__Data records__
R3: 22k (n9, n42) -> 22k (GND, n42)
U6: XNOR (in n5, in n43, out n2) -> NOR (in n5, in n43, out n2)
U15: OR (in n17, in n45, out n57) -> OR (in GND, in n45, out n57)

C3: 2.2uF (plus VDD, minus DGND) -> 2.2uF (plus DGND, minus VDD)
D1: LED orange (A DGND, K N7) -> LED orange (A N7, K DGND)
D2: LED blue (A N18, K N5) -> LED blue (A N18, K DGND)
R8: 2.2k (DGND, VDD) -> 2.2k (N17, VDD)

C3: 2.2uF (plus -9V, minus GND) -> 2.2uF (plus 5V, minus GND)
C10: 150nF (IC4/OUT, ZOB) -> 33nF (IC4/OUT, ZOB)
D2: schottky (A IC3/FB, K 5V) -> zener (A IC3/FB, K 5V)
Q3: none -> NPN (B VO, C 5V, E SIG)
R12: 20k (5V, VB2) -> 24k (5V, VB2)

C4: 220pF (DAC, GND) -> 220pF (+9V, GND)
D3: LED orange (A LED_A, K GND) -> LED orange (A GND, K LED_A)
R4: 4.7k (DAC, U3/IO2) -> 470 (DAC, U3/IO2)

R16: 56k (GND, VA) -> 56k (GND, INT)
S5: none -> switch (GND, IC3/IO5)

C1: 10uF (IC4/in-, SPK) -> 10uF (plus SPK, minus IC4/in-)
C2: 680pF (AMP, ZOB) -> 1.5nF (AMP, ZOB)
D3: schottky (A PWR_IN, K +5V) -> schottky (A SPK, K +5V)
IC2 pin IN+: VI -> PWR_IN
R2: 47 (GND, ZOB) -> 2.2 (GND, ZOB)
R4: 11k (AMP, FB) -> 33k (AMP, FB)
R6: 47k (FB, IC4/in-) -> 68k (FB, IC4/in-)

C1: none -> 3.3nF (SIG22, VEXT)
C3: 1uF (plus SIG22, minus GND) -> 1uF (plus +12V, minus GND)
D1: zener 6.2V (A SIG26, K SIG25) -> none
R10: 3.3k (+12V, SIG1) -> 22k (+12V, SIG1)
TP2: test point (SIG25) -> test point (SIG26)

__What is being asked__
Copy exactly, and only, the lines from the line containing "R4: 11k (AMP, FB) -> 33k (AMP, FB)" to the end of the listing, with both ends included.

__Task result__
R4: 11k (AMP, FB) -> 33k (AMP, FB)
R6: 47k (FB, IC4/in-) -> 68k (FB, IC4/in-)

C1: none -> 3.3nF (SIG22, VEXT)
C3: 1uF (plus SIG22, minus GND) -> 1uF (plus +12V, minus GND)
D1: zener 6.2V (A SIG26, K SIG25) -> none
R10: 3.3k (+12V, SIG1) -> 22k (+12V, SIG1)
TP2: test point (SIG25) -> test point (SIG26)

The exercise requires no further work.